_Problem requirements_: Could you write out the line containing "(369, 97) = (282, 238): none -> green hammer" and all the lines below it in the data, exactly, through the final one and nothing else?

Data to process START

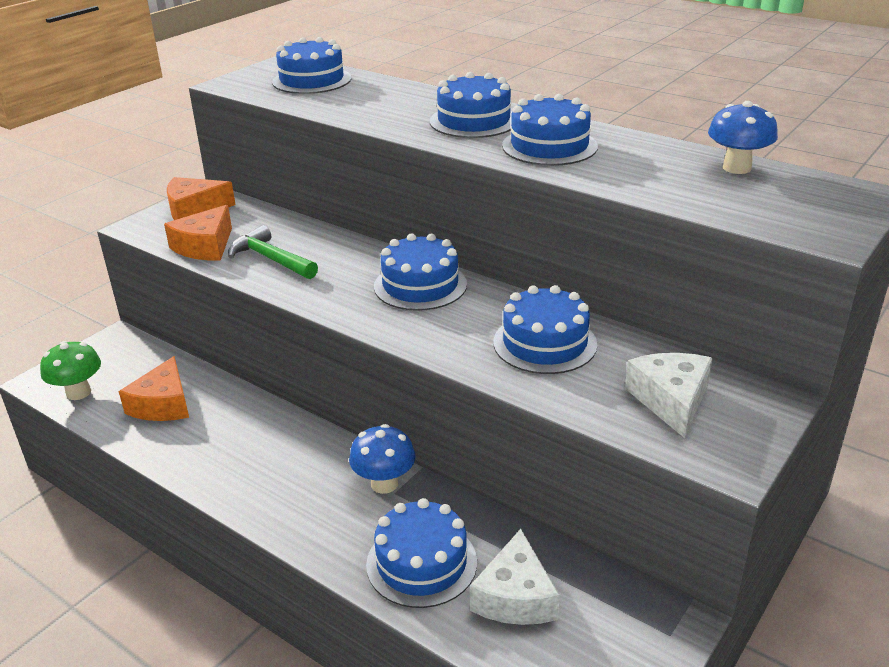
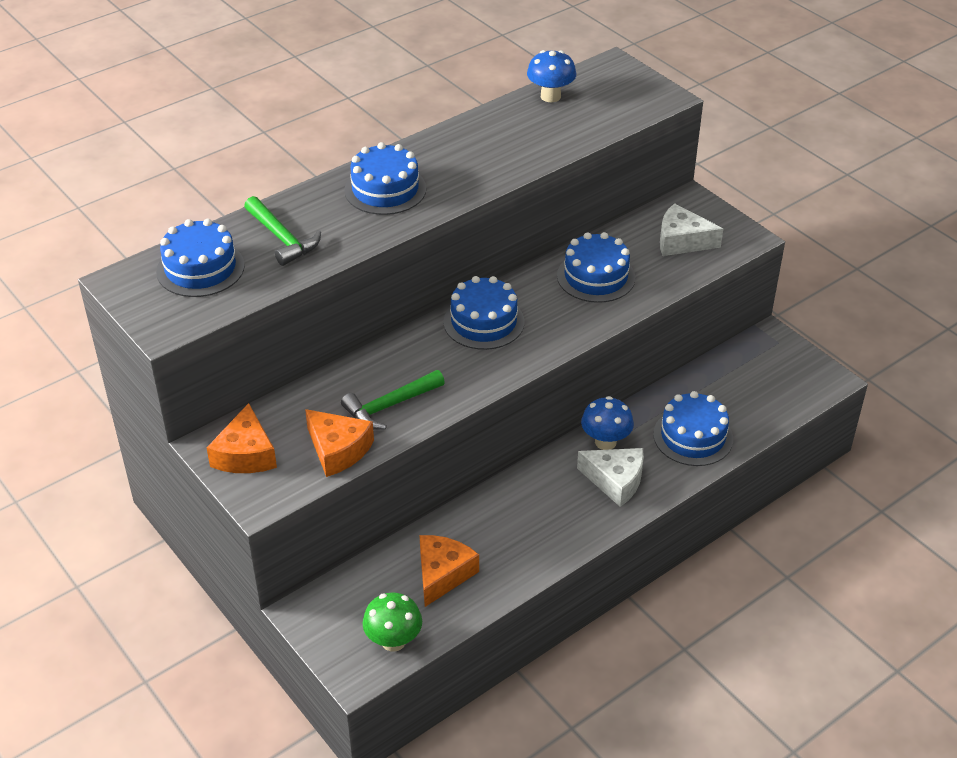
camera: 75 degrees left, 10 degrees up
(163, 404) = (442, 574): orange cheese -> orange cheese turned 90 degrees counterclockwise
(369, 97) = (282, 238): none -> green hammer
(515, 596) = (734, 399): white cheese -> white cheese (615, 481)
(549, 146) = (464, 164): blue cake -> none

Data to process END

_Answer for the task_:
(369, 97) = (282, 238): none -> green hammer
(515, 596) = (734, 399): white cheese -> white cheese (615, 481)
(549, 146) = (464, 164): blue cake -> none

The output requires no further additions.